WHAT IS NEEDED
Copy the data that follows exactly, and include none of its images.

RECORD EXTRACTS
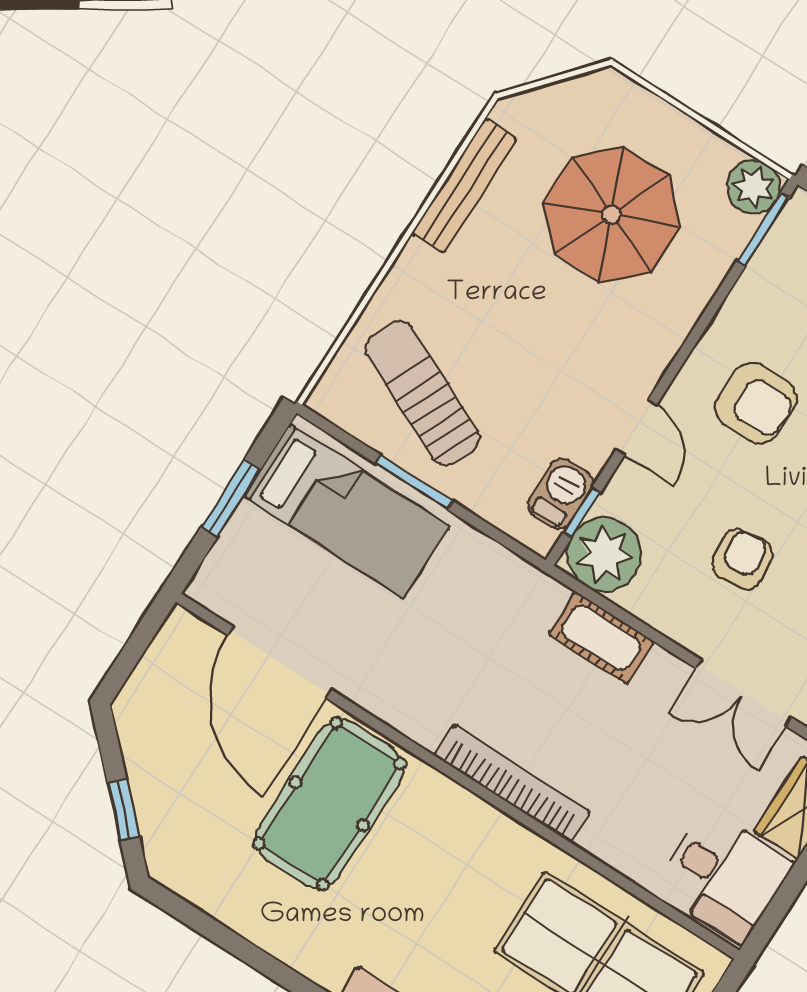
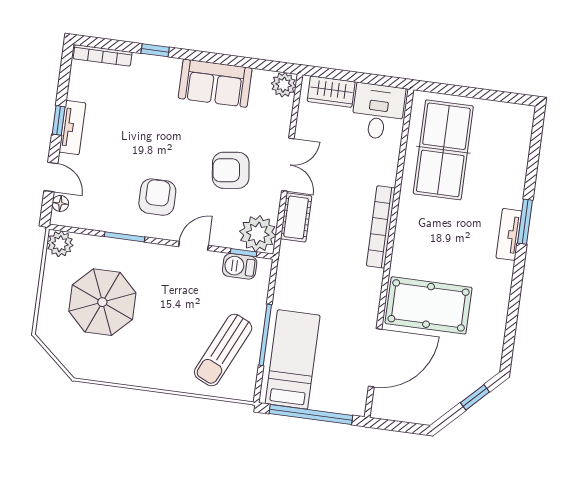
bench: (464, 186) -> (120, 375), removed
window: (763, 229) -> (125, 237), moved
window: (414, 482) -> (265, 335), width x1.44
window: (231, 498) -> (311, 415), width x2.11
armchair: (742, 559) -> (231, 170), width x1.38, depth x1.38
double door: (744, 693) -> (288, 165), moved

COMPLETED TASK
bench: (464, 186) -> (120, 375), removed
window: (763, 229) -> (125, 237), moved
window: (414, 482) -> (265, 335), width x1.44
window: (231, 498) -> (311, 415), width x2.11
armchair: (742, 559) -> (231, 170), width x1.38, depth x1.38
double door: (744, 693) -> (288, 165), moved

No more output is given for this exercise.